# start of DATA EXTRACT

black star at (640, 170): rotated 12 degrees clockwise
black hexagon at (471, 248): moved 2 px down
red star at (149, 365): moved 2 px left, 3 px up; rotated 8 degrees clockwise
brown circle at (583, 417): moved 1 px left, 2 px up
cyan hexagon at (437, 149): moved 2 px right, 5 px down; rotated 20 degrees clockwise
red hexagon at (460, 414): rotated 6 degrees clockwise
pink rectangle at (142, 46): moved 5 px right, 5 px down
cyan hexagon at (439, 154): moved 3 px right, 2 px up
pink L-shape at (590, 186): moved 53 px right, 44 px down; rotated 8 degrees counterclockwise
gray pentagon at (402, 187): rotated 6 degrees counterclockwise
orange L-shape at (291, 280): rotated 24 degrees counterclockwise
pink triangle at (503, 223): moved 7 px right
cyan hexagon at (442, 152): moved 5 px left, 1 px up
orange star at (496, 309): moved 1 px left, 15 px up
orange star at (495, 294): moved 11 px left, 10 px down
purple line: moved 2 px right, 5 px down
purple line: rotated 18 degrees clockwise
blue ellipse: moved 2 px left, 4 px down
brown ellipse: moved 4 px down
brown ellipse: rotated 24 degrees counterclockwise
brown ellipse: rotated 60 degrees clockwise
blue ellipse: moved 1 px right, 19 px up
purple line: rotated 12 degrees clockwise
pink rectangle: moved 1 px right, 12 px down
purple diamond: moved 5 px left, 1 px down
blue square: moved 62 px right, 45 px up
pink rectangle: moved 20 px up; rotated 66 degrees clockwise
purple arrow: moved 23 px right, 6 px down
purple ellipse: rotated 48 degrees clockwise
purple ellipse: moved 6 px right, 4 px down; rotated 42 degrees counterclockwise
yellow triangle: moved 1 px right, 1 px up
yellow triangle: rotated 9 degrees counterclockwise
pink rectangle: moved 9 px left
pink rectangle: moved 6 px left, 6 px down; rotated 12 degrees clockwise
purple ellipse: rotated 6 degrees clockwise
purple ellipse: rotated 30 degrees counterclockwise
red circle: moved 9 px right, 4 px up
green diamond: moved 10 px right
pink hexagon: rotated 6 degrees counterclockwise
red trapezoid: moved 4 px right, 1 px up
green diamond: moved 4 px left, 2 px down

# end of DATA EXTRACT

**TASK BRIEF:** Return every line of the items above that contains the word "yellow", treating uppercase and lowercase as different.

**FINAL RESULT:**
yellow triangle: moved 1 px right, 1 px up
yellow triangle: rotated 9 degrees counterclockwise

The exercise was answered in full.